WHAT TO WORK ON: Scan the entries below. List each line with "none".

'''

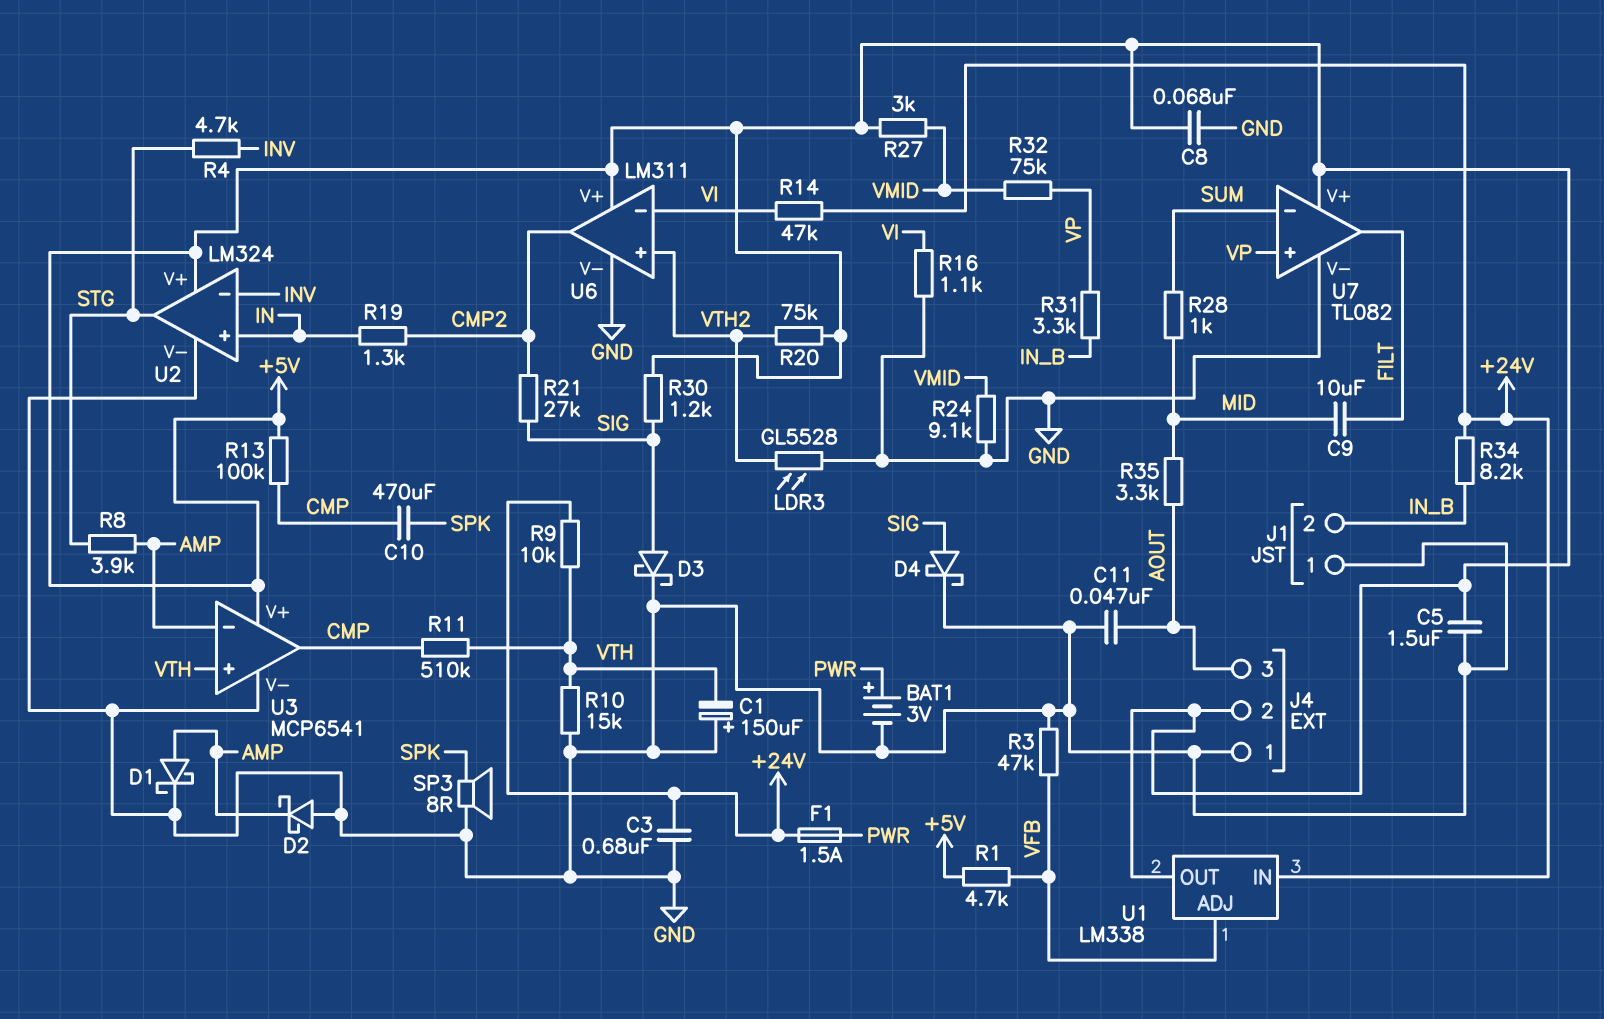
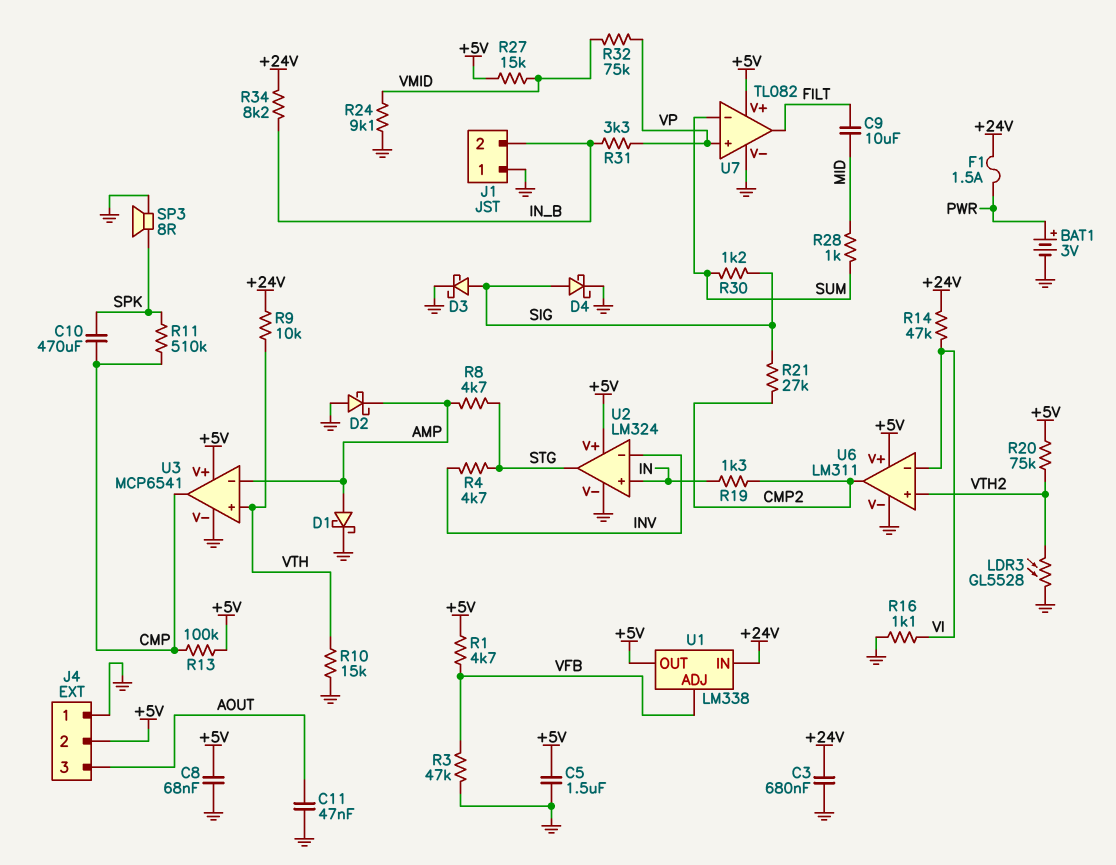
C1: 150uF (plus GND, minus VTH) -> none
R8: 3.9k (AMP, STG) -> 4.7k (AMP, STG)
R11: 510k (CMP, VTH) -> 510k (CMP, SPK)
R27: 3k (+5V, VMID) -> 15k (+5V, VMID)
R30: 1.2k (+5V, SIG) -> 1.2k (SIG, SUM)
R35: 3.3k (AOUT, MID) -> none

'''

SOLUTION TO THIS EXERCISE:
C1: 150uF (plus GND, minus VTH) -> none
R35: 3.3k (AOUT, MID) -> none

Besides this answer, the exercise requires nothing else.